BEGIN Provided records

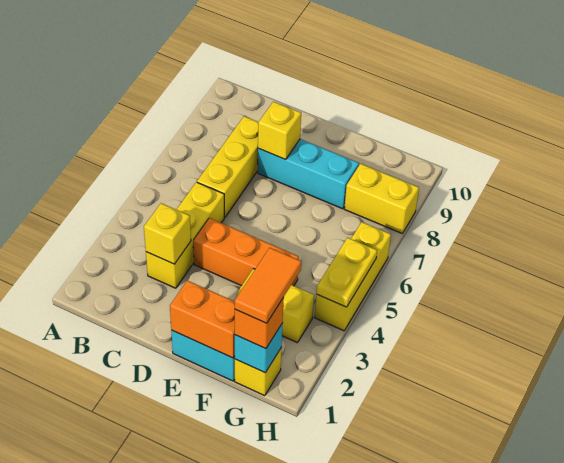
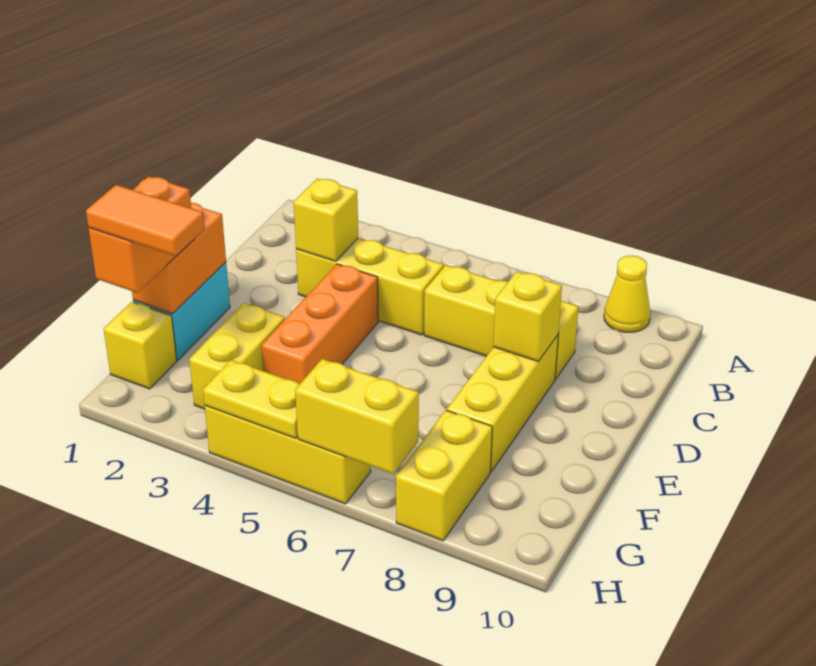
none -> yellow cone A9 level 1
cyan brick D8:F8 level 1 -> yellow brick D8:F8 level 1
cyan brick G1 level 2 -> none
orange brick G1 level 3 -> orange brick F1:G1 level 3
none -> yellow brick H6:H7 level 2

END Provided records
BEGIN Provided records

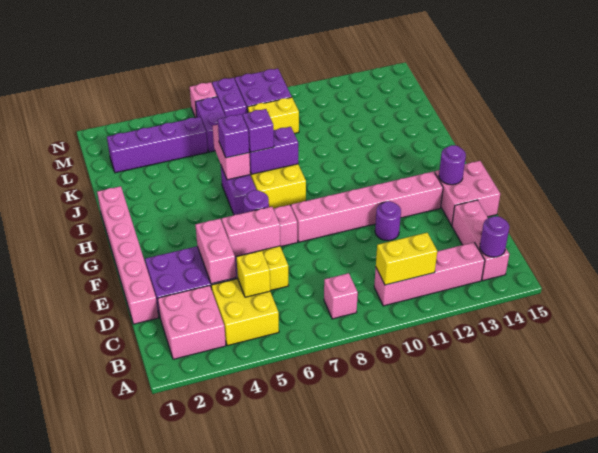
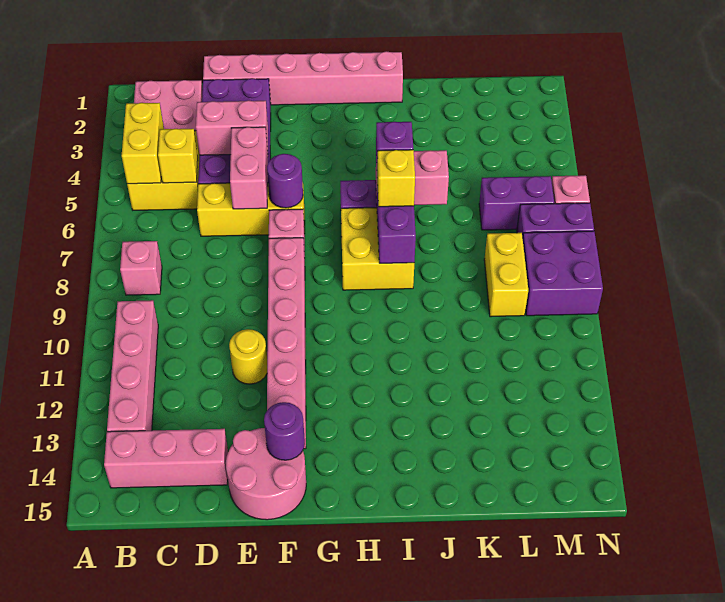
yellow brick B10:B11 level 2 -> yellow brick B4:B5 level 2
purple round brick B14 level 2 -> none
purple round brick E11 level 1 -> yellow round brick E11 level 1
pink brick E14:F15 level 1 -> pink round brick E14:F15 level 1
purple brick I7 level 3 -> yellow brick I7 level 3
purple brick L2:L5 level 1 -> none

END Provided records
BEGIN Provided records

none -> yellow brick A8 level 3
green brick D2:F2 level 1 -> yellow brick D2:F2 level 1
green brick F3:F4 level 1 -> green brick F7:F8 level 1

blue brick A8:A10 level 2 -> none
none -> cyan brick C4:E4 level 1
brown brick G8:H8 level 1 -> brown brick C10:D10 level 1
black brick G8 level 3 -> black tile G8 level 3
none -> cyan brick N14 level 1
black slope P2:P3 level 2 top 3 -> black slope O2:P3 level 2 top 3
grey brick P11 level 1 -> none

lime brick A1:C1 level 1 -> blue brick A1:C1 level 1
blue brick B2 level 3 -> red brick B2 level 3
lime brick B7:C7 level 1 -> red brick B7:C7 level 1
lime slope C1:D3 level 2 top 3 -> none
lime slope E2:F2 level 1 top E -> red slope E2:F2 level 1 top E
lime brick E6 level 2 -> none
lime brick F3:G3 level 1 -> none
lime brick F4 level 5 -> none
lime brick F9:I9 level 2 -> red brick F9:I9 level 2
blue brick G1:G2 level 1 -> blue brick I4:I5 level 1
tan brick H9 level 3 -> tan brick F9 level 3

END Provided records

Everything above from the line containing "lime brick B7:C7" through the line containing "tan brick H9 level 3 -> tan brick F9 level 3" must be copied exactly. Nothing outside that range belongs in the answer.

lime brick B7:C7 level 1 -> red brick B7:C7 level 1
lime slope C1:D3 level 2 top 3 -> none
lime slope E2:F2 level 1 top E -> red slope E2:F2 level 1 top E
lime brick E6 level 2 -> none
lime brick F3:G3 level 1 -> none
lime brick F4 level 5 -> none
lime brick F9:I9 level 2 -> red brick F9:I9 level 2
blue brick G1:G2 level 1 -> blue brick I4:I5 level 1
tan brick H9 level 3 -> tan brick F9 level 3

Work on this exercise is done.